Stored items:
----

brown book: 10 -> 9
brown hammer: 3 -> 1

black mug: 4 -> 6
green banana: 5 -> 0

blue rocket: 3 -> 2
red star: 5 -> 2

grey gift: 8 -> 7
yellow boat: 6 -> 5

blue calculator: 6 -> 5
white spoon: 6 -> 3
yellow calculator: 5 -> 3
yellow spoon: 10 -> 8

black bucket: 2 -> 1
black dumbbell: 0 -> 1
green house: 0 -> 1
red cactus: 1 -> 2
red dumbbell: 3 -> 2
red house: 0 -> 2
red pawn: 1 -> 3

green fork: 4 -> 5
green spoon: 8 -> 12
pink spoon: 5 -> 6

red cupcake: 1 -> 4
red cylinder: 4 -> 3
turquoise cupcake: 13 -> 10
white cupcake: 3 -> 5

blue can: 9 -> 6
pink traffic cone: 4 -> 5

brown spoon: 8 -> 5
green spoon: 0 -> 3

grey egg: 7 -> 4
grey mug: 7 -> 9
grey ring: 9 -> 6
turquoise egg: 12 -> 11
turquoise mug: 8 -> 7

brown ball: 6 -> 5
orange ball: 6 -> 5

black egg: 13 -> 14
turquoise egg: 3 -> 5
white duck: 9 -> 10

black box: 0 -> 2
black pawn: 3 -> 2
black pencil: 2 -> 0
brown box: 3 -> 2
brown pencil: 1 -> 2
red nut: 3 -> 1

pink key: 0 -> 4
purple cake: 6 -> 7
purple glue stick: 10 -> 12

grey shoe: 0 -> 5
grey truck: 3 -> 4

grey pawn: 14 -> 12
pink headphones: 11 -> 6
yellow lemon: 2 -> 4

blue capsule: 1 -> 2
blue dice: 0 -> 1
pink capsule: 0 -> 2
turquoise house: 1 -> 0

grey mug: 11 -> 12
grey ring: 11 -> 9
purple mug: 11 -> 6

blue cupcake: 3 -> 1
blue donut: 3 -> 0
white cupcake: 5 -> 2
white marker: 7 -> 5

----

> Problem to work on
The lines you return should be those above that contain the word "spoon", every one of them.

> Result
white spoon: 6 -> 3
yellow spoon: 10 -> 8
green spoon: 8 -> 12
pink spoon: 5 -> 6
brown spoon: 8 -> 5
green spoon: 0 -> 3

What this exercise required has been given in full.